→ Data
□ □ □ □ □ □ □

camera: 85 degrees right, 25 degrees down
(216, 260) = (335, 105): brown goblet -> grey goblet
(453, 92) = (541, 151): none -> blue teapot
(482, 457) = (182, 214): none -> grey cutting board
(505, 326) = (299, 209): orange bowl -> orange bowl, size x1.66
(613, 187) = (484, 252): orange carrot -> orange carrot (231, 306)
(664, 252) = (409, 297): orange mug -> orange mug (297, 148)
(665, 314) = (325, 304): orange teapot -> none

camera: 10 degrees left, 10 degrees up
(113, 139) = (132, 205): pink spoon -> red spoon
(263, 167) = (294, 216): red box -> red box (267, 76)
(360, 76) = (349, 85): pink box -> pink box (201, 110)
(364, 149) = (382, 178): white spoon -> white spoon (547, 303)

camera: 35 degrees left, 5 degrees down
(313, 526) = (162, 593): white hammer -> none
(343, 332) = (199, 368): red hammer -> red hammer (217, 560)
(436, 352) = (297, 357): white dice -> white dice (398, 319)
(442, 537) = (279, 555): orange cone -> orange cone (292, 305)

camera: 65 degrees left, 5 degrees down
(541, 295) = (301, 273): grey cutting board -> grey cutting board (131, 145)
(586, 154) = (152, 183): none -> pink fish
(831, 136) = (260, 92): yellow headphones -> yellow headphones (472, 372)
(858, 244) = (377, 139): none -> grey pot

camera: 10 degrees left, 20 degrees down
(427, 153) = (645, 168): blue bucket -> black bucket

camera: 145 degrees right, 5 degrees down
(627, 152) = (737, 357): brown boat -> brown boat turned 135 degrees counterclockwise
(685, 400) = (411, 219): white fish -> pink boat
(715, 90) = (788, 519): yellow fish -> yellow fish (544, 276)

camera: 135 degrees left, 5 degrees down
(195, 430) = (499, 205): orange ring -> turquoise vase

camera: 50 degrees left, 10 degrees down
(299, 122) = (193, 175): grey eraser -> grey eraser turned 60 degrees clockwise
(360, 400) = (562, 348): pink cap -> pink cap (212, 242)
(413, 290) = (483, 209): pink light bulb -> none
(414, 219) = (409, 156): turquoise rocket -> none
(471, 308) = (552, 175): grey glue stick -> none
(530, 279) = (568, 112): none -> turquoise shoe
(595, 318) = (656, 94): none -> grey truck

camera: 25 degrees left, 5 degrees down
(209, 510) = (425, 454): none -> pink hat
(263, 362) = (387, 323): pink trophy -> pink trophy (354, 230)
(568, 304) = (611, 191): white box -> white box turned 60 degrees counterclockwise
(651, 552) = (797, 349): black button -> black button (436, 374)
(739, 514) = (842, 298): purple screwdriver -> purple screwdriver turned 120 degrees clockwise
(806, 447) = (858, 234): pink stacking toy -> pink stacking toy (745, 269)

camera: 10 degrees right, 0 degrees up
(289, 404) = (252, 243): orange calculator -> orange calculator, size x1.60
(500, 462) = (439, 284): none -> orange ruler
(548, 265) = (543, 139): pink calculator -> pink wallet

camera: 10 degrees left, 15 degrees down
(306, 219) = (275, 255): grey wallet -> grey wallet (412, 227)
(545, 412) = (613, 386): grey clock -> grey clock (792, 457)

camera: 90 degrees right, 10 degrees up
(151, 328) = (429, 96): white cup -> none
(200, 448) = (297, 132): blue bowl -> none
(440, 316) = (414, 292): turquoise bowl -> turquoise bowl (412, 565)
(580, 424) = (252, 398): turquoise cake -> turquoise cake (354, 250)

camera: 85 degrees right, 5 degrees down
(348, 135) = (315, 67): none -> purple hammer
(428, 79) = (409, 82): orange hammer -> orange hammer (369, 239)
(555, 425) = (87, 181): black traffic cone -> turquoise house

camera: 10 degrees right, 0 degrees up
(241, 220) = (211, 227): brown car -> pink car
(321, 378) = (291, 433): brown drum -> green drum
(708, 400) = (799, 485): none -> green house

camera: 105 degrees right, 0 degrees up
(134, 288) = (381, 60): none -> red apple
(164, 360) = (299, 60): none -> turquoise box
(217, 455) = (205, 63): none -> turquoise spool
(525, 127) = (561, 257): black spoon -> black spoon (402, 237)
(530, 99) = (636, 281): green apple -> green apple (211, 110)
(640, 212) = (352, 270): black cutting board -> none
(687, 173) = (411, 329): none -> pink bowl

□ □ □ □ □ □ □

Print the listing exactly. Every line must match.

camera: 85 degrees right, 25 degrees down
(216, 260) = (335, 105): brown goblet -> grey goblet
(453, 92) = (541, 151): none -> blue teapot
(482, 457) = (182, 214): none -> grey cutting board
(505, 326) = (299, 209): orange bowl -> orange bowl, size x1.66
(613, 187) = (484, 252): orange carrot -> orange carrot (231, 306)
(664, 252) = (409, 297): orange mug -> orange mug (297, 148)
(665, 314) = (325, 304): orange teapot -> none

camera: 10 degrees left, 10 degrees up
(113, 139) = (132, 205): pink spoon -> red spoon
(263, 167) = (294, 216): red box -> red box (267, 76)
(360, 76) = (349, 85): pink box -> pink box (201, 110)
(364, 149) = (382, 178): white spoon -> white spoon (547, 303)

camera: 35 degrees left, 5 degrees down
(313, 526) = (162, 593): white hammer -> none
(343, 332) = (199, 368): red hammer -> red hammer (217, 560)
(436, 352) = (297, 357): white dice -> white dice (398, 319)
(442, 537) = (279, 555): orange cone -> orange cone (292, 305)

camera: 65 degrees left, 5 degrees down
(541, 295) = (301, 273): grey cutting board -> grey cutting board (131, 145)
(586, 154) = (152, 183): none -> pink fish
(831, 136) = (260, 92): yellow headphones -> yellow headphones (472, 372)
(858, 244) = (377, 139): none -> grey pot

camera: 10 degrees left, 20 degrees down
(427, 153) = (645, 168): blue bucket -> black bucket

camera: 145 degrees right, 5 degrees down
(627, 152) = (737, 357): brown boat -> brown boat turned 135 degrees counterclockwise
(685, 400) = (411, 219): white fish -> pink boat
(715, 90) = (788, 519): yellow fish -> yellow fish (544, 276)

camera: 135 degrees left, 5 degrees down
(195, 430) = (499, 205): orange ring -> turquoise vase

camera: 50 degrees left, 10 degrees down
(299, 122) = (193, 175): grey eraser -> grey eraser turned 60 degrees clockwise
(360, 400) = (562, 348): pink cap -> pink cap (212, 242)
(413, 290) = (483, 209): pink light bulb -> none
(414, 219) = (409, 156): turquoise rocket -> none
(471, 308) = (552, 175): grey glue stick -> none
(530, 279) = (568, 112): none -> turquoise shoe
(595, 318) = (656, 94): none -> grey truck

camera: 25 degrees left, 5 degrees down
(209, 510) = (425, 454): none -> pink hat
(263, 362) = (387, 323): pink trophy -> pink trophy (354, 230)
(568, 304) = (611, 191): white box -> white box turned 60 degrees counterclockwise
(651, 552) = (797, 349): black button -> black button (436, 374)
(739, 514) = (842, 298): purple screwdriver -> purple screwdriver turned 120 degrees clockwise
(806, 447) = (858, 234): pink stacking toy -> pink stacking toy (745, 269)

camera: 10 degrees right, 0 degrees up
(289, 404) = (252, 243): orange calculator -> orange calculator, size x1.60
(500, 462) = (439, 284): none -> orange ruler
(548, 265) = (543, 139): pink calculator -> pink wallet

camera: 10 degrees left, 15 degrees down
(306, 219) = (275, 255): grey wallet -> grey wallet (412, 227)
(545, 412) = (613, 386): grey clock -> grey clock (792, 457)

camera: 90 degrees right, 10 degrees up
(151, 328) = (429, 96): white cup -> none
(200, 448) = (297, 132): blue bowl -> none
(440, 316) = (414, 292): turquoise bowl -> turquoise bowl (412, 565)
(580, 424) = (252, 398): turquoise cake -> turquoise cake (354, 250)

camera: 85 degrees right, 5 degrees down
(348, 135) = (315, 67): none -> purple hammer
(428, 79) = (409, 82): orange hammer -> orange hammer (369, 239)
(555, 425) = (87, 181): black traffic cone -> turquoise house

camera: 10 degrees right, 0 degrees up
(241, 220) = (211, 227): brown car -> pink car
(321, 378) = (291, 433): brown drum -> green drum
(708, 400) = (799, 485): none -> green house

camera: 105 degrees right, 0 degrees up
(134, 288) = (381, 60): none -> red apple
(164, 360) = (299, 60): none -> turquoise box
(217, 455) = (205, 63): none -> turquoise spool
(525, 127) = (561, 257): black spoon -> black spoon (402, 237)
(530, 99) = (636, 281): green apple -> green apple (211, 110)
(640, 212) = (352, 270): black cutting board -> none
(687, 173) = (411, 329): none -> pink bowl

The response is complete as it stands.